→ **The problem**
Hand back every line from the beginning of the data below through the line containing "Spare Photos: [586,748,805,959]", word for word and free of pictures.

####################

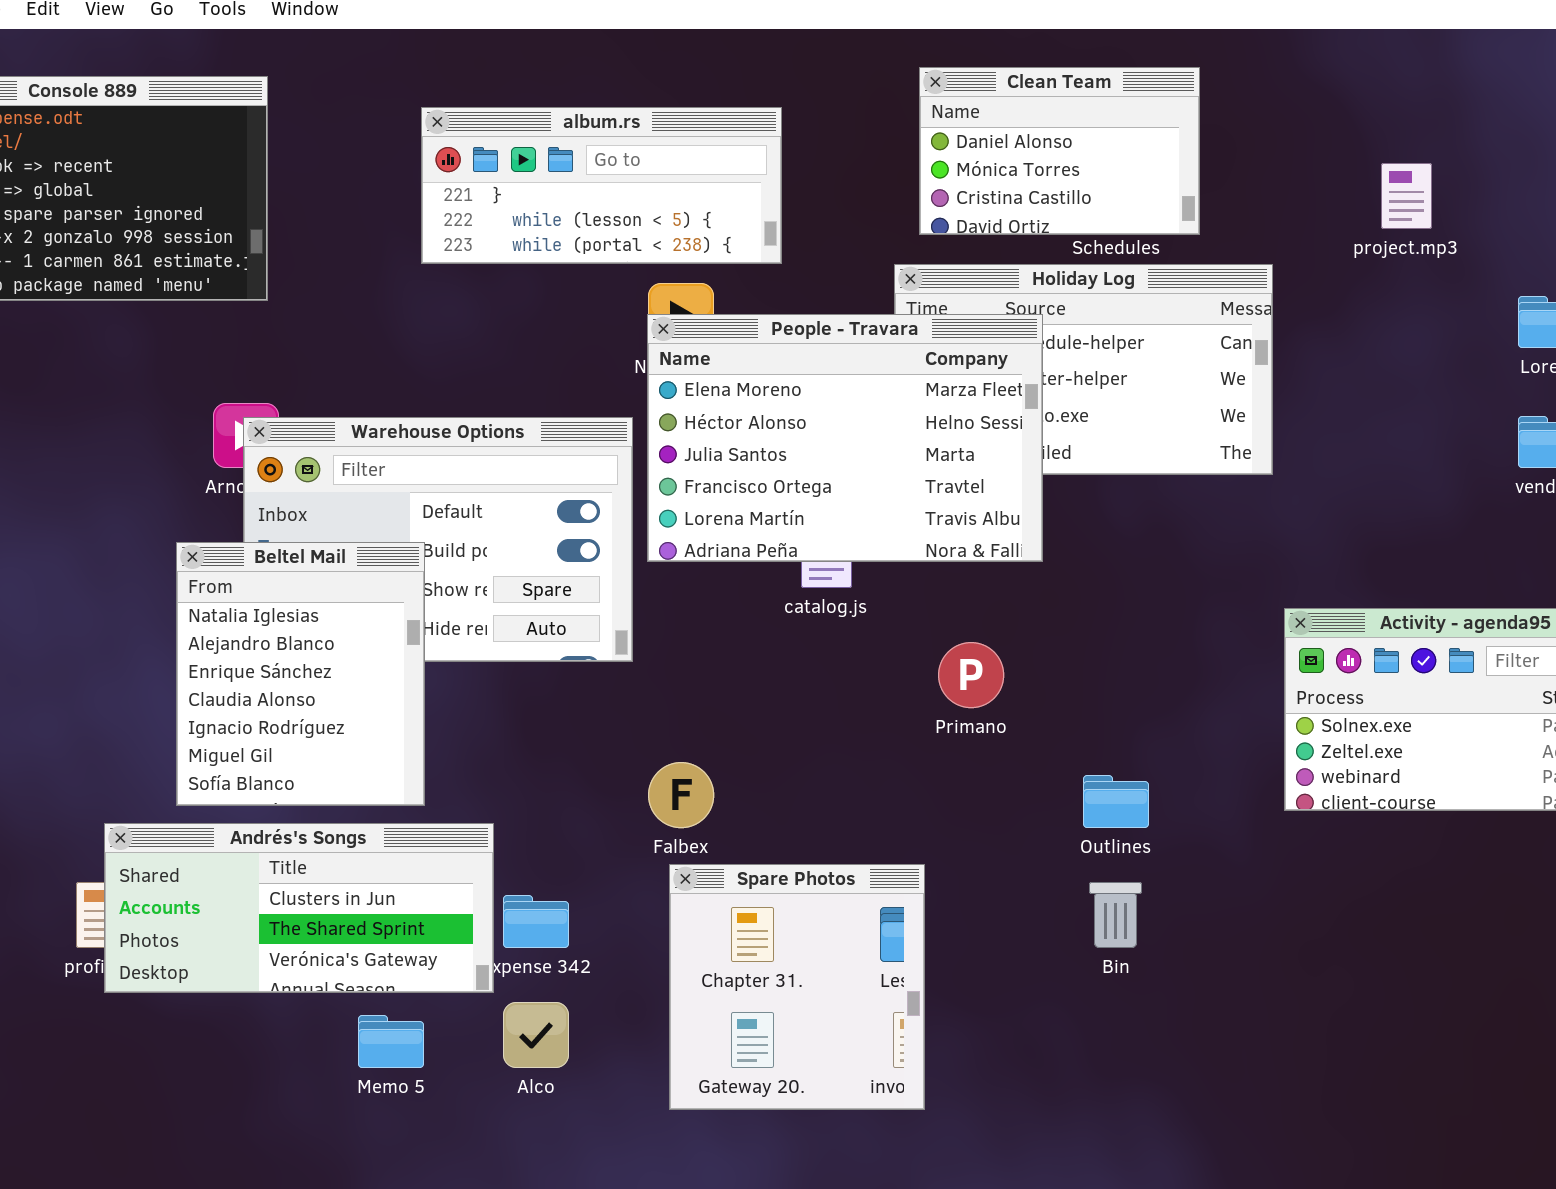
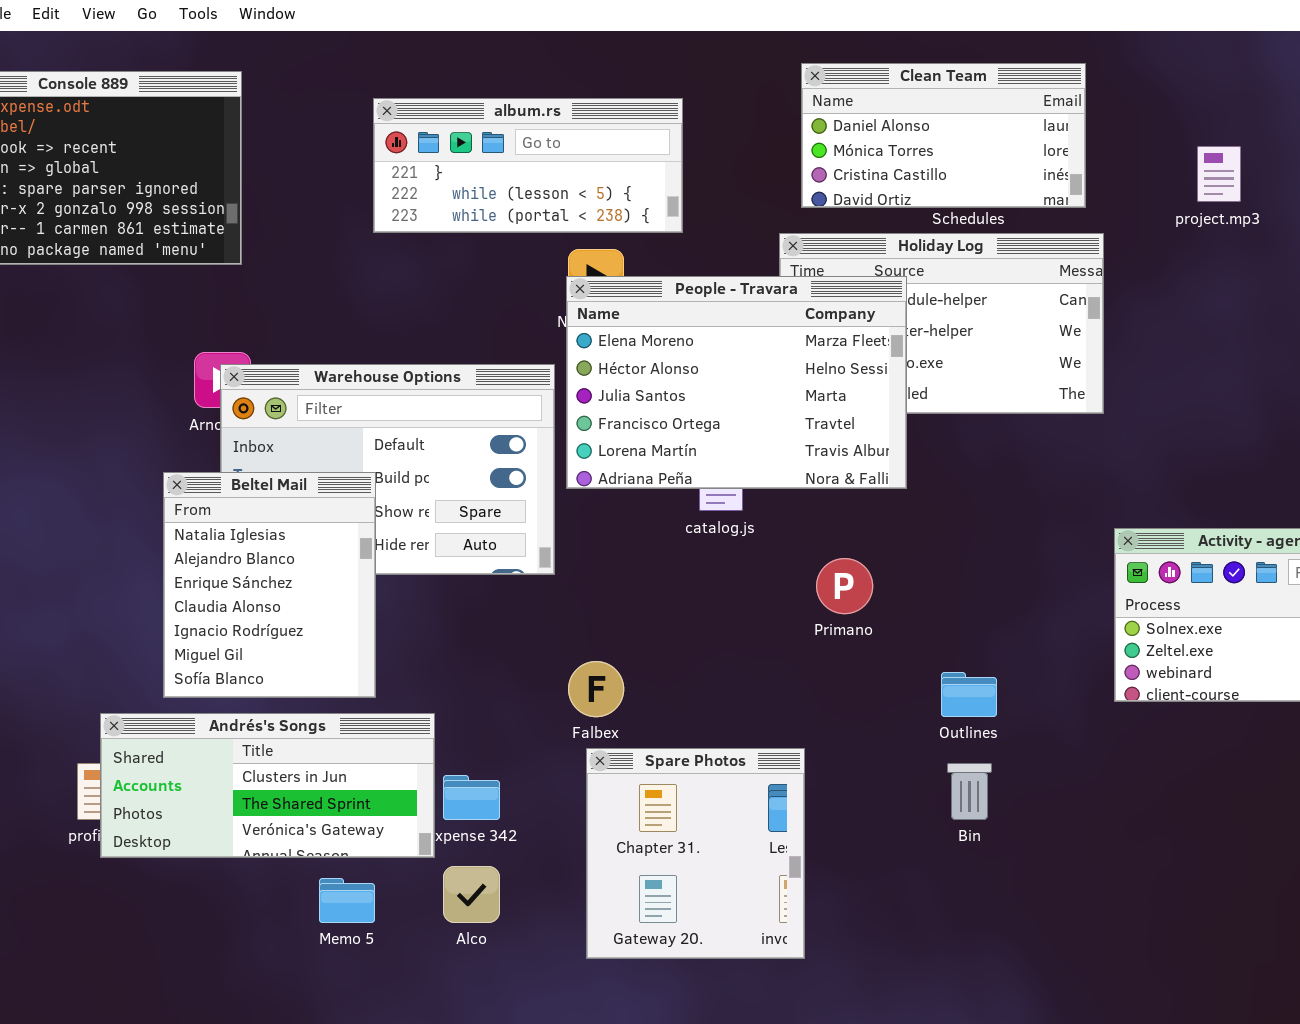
Clean Team: [919,67,1200,235] -> [801,63,1086,208], resized

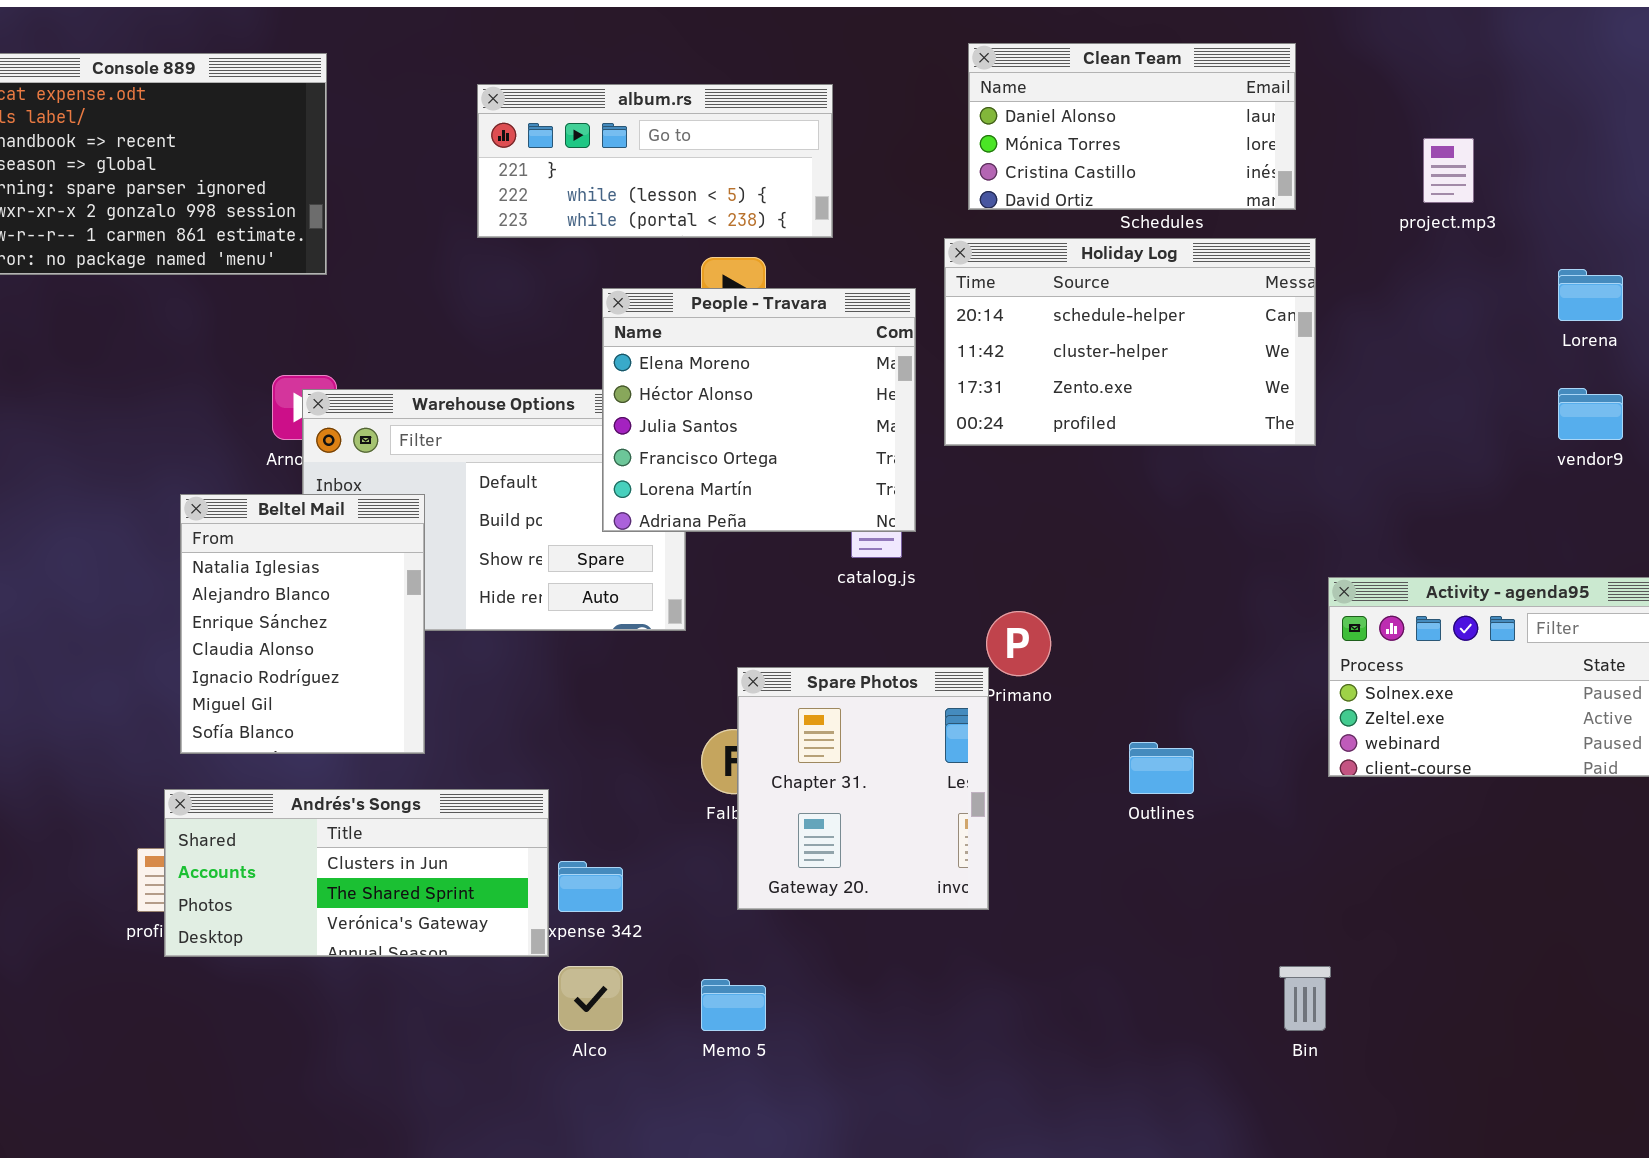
People - Travara: [566,276,907,489] -> [602,288,916,532], moved, resized
Beltel Mail: [163,472,376,698] -> [180,494,425,754], moved
Spare Photos: [586,748,805,959] -> [737,667,989,910], moved
Bin: [947,763,992,820] -> [1279,966,1331,1031], moved
Memo 5: [319,878,375,923] -> [701,979,766,1031], moved

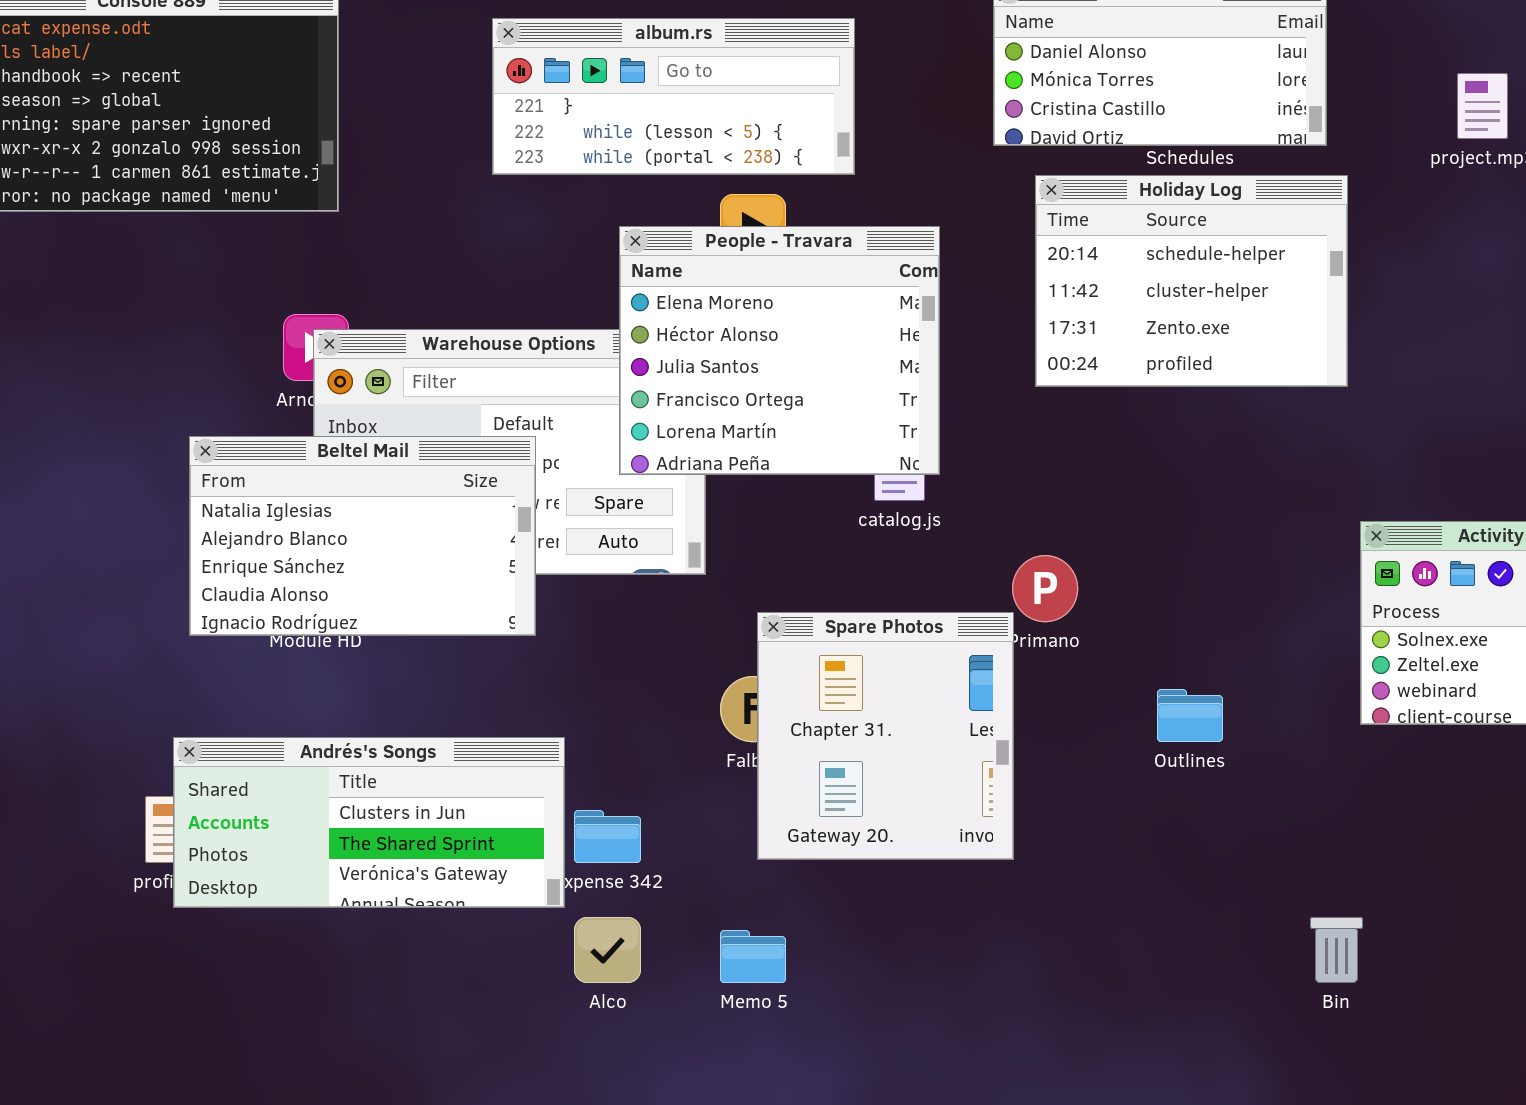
Holiday Log: [944,238,1316,446] -> [1035,175,1348,387], resized
Beltel Mail: [180,494,425,754] -> [189,436,536,636], resized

####################

→ **Written answer**
Clean Team: [919,67,1200,235] -> [801,63,1086,208], resized

People - Travara: [566,276,907,489] -> [602,288,916,532], moved, resized
Beltel Mail: [163,472,376,698] -> [180,494,425,754], moved
Spare Photos: [586,748,805,959] -> [737,667,989,910], moved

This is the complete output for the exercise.